Colored object listings
Content starts
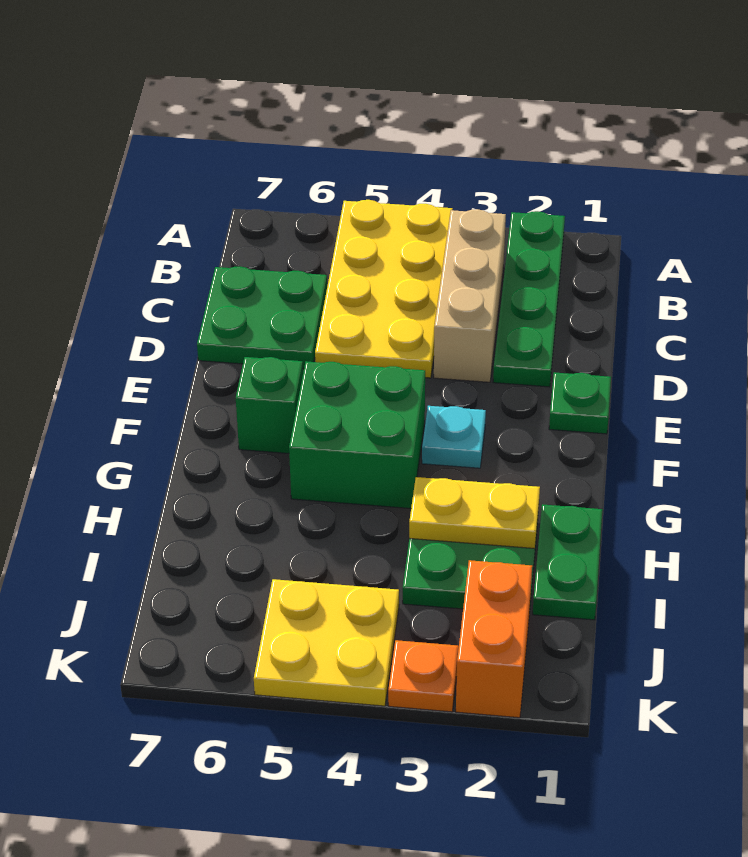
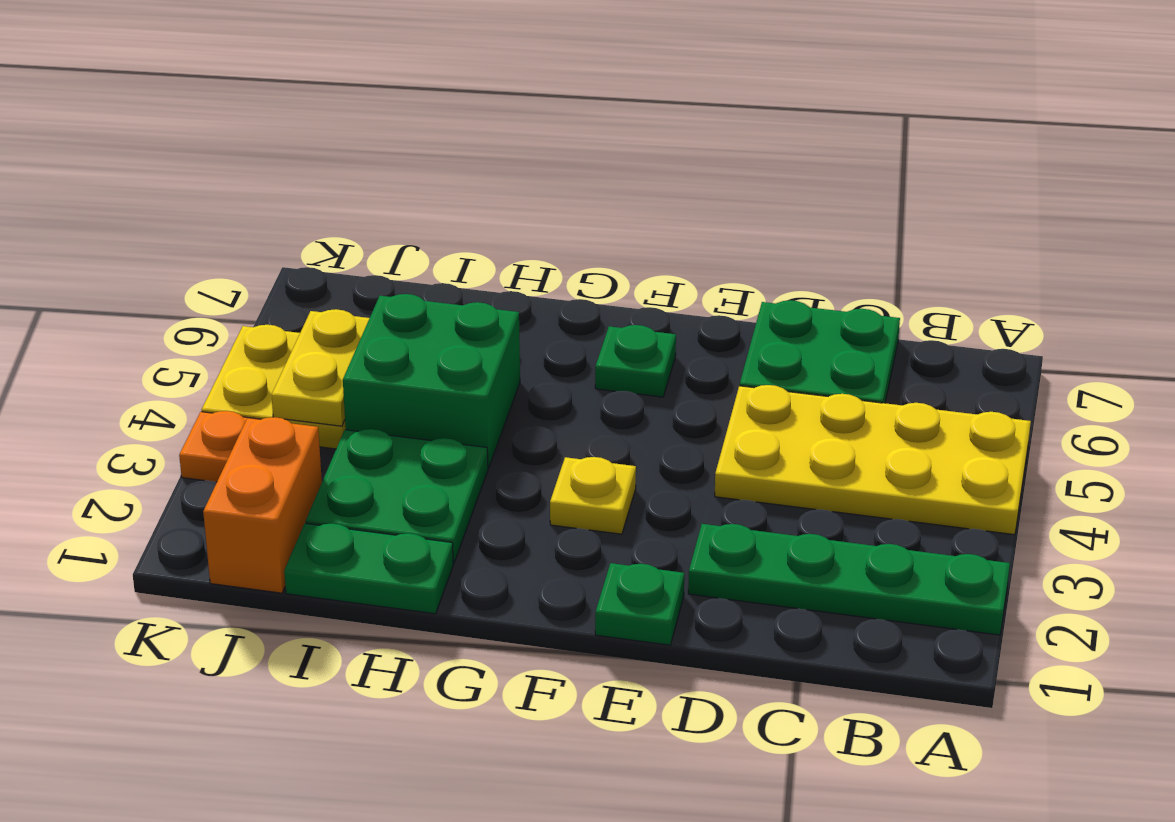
tan brick B3:D3 level 1 -> none
cyan plate F3 level 1 -> yellow plate F3 level 1
green brick F4:G5 level 1 -> green brick H4:I5 level 1
green brick F6 level 1 -> green plate F6 level 1
yellow plate H2:H3 level 2 -> yellow plate J4:J5 level 2
orange brick J2:K2 level 1 -> orange brick J1:J2 level 1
Content ends
[Instructions for the task] With both ends included, please retype exactly the lines from the line containing "cyan plate F3" to the final line of the data.

[Result for this exercise]
cyan plate F3 level 1 -> yellow plate F3 level 1
green brick F4:G5 level 1 -> green brick H4:I5 level 1
green brick F6 level 1 -> green plate F6 level 1
yellow plate H2:H3 level 2 -> yellow plate J4:J5 level 2
orange brick J2:K2 level 1 -> orange brick J1:J2 level 1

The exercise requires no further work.